Recorded data:
>>>

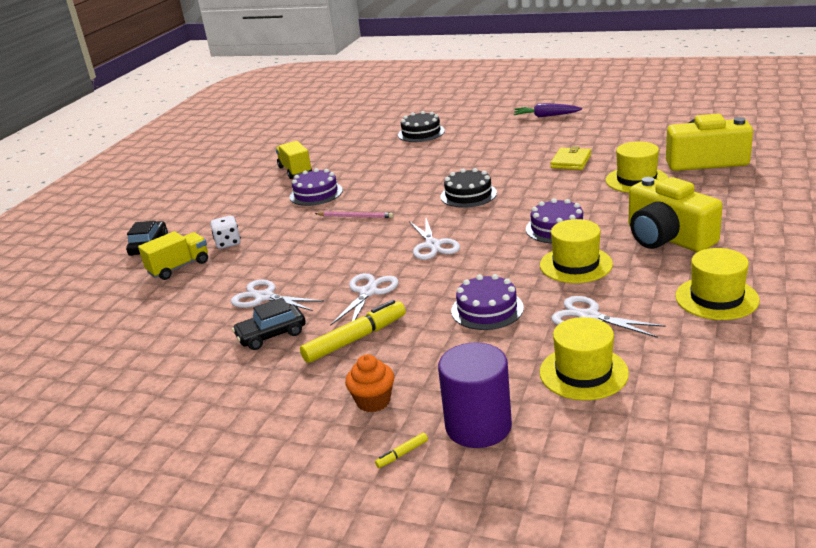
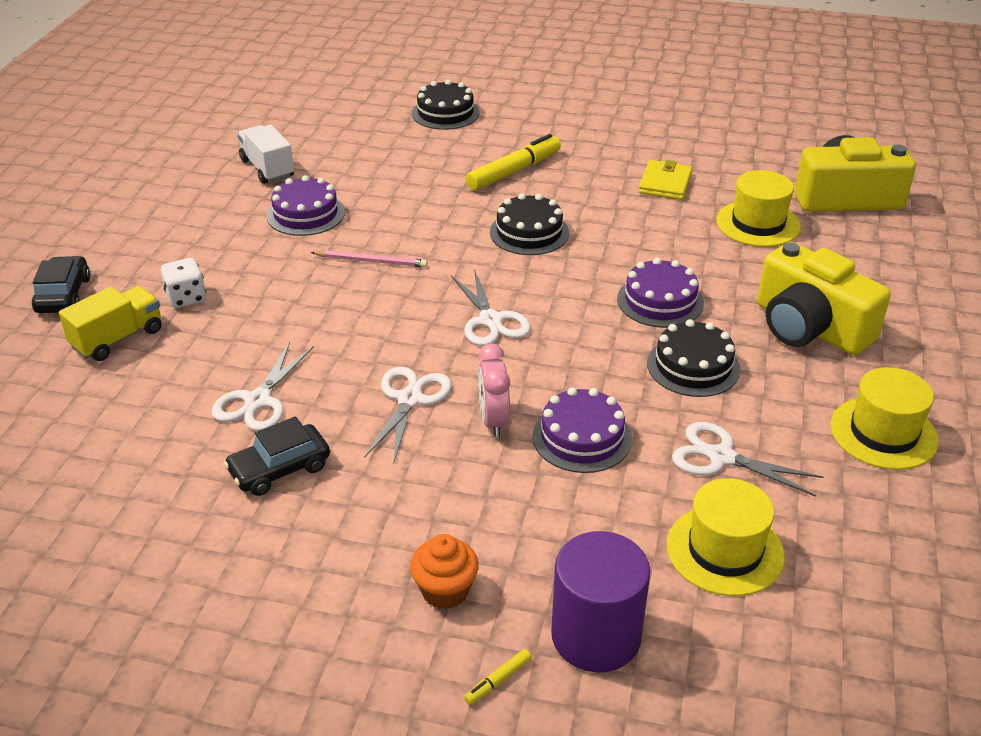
camera: 10 degrees left, 10 degrees up
(264, 297) = (258, 401): white scissors -> white scissors turned 90 degrees counterclockwise
(295, 171) = (267, 168): yellow truck -> white truck
(355, 339) = (404, 482): yellow marker -> yellow marker (514, 171)
(425, 302) = (493, 421): none -> pink clock
(546, 116) = (620, 98): purple carrot -> none
(576, 264) = (693, 366): yellow hat -> black cake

<<<

Problem requirements
Would you return, unchanged, the lines from the one containing "(425, 302) = (493, 421): none -> pink clock" through the end of the entries?

Answer to this task
(425, 302) = (493, 421): none -> pink clock
(546, 116) = (620, 98): purple carrot -> none
(576, 264) = (693, 366): yellow hat -> black cake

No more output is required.